**Exercise aim**:
From the first line to the last, write out the records exactly, leaving the pictures behind.

**Provided data**:
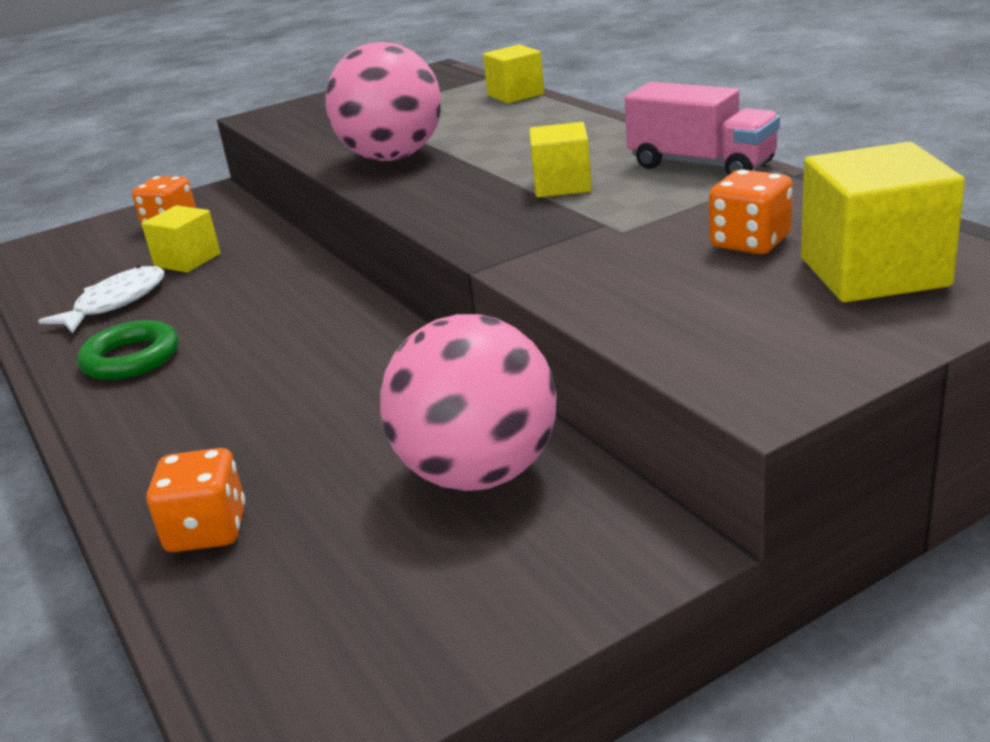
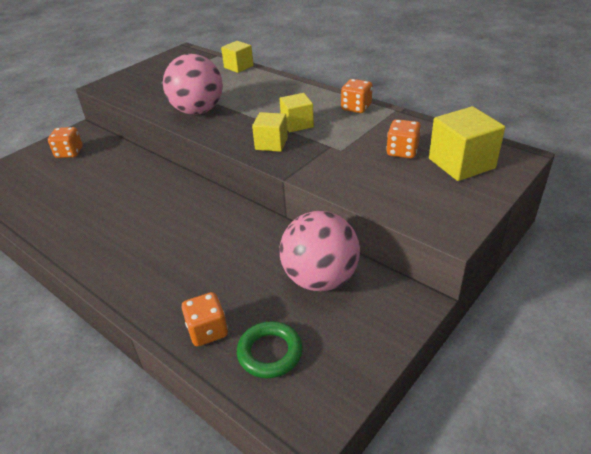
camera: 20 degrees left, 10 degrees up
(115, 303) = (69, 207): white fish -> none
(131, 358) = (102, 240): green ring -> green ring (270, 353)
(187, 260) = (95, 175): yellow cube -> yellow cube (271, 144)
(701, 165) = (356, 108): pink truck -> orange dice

**Answer for this exercise**:
camera: 20 degrees left, 10 degrees up
(115, 303) = (69, 207): white fish -> none
(131, 358) = (102, 240): green ring -> green ring (270, 353)
(187, 260) = (95, 175): yellow cube -> yellow cube (271, 144)
(701, 165) = (356, 108): pink truck -> orange dice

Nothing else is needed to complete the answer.